Start at the line with "blue star: (73, 21) -> (85, 33), moved" in the records below, stop at the line with "yellow triangle: (77, 91)", and return every line in that span exactly, the two end lines included.
[Opening Information section]
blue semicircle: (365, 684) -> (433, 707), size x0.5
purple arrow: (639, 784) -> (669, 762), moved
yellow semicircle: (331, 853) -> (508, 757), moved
[Closing Information section]
[Opening Information section]
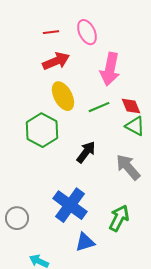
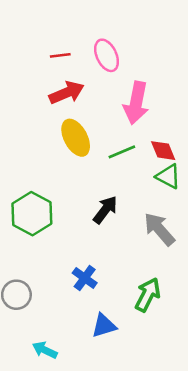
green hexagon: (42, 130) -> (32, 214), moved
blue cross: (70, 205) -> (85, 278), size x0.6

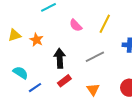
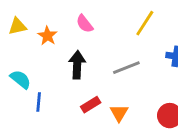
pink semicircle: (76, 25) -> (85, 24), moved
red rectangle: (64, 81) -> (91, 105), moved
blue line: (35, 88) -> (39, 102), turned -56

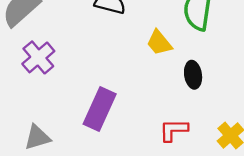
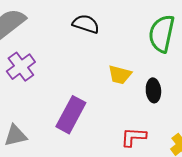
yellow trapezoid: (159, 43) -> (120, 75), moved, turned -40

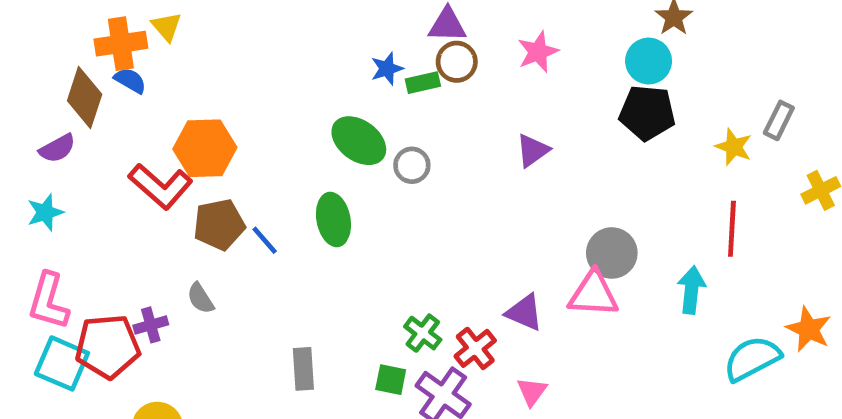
[Closing Information section]
[Opening Information section]
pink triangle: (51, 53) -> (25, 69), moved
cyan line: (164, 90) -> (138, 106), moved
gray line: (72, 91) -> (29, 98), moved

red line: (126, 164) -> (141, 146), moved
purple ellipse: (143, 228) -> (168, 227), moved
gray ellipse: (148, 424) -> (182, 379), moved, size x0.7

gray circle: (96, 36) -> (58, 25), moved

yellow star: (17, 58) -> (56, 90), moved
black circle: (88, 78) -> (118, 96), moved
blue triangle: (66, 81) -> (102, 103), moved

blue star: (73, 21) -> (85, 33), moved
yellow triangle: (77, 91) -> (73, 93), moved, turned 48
[Closing Information section]
● **Answer to the problem**:
blue star: (73, 21) -> (85, 33), moved
yellow triangle: (77, 91) -> (73, 93), moved, turned 48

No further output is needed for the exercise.